** TASK INSTRUCTIONS **
The result should be all the records, exact and complete, without a single picture.

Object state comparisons
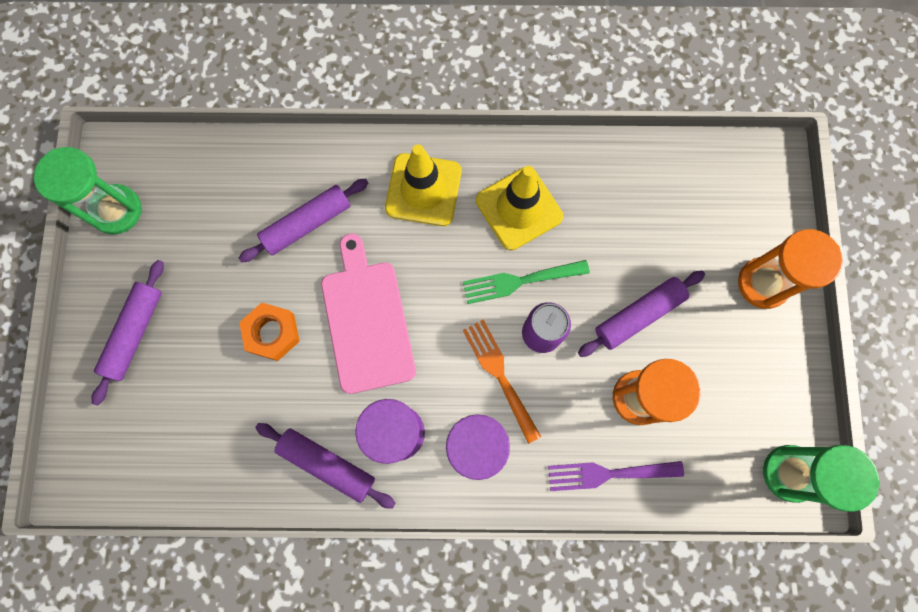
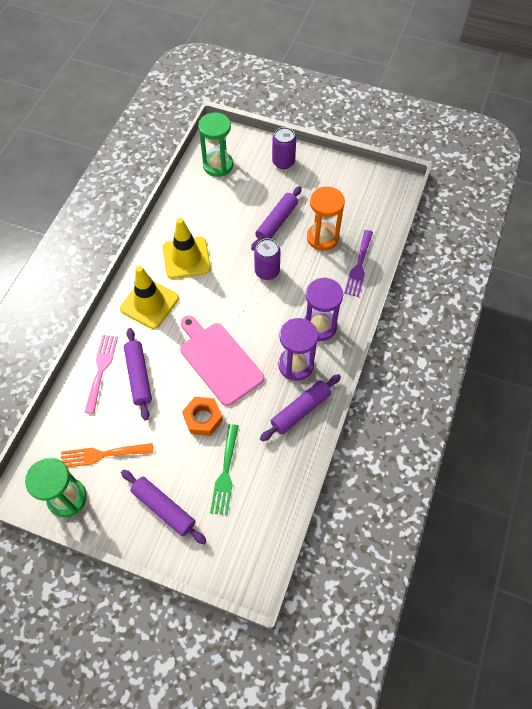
camera: 70 degrees left, 15 degrees down
(301, 172) = (101, 369): none -> pink fork
(366, 321) = (219, 361): pink cutting board -> pink cutting board turned 45 degrees clockwise
(499, 375) = (282, 300): orange fork -> orange fork (102, 455)
(519, 281) = (231, 272): green fork -> green fork (225, 473)
(638, 315) = (276, 222): purple rolling pin -> purple rolling pin turned 45 degrees clockwise
(763, 283) = (283, 162): orange hourglass -> purple can
(789, 473) = (387, 187): green hourglass -> green hourglass (218, 165)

** RESULT **
camera: 70 degrees left, 15 degrees down
(301, 172) = (101, 369): none -> pink fork
(366, 321) = (219, 361): pink cutting board -> pink cutting board turned 45 degrees clockwise
(499, 375) = (282, 300): orange fork -> orange fork (102, 455)
(519, 281) = (231, 272): green fork -> green fork (225, 473)
(638, 315) = (276, 222): purple rolling pin -> purple rolling pin turned 45 degrees clockwise
(763, 283) = (283, 162): orange hourglass -> purple can
(789, 473) = (387, 187): green hourglass -> green hourglass (218, 165)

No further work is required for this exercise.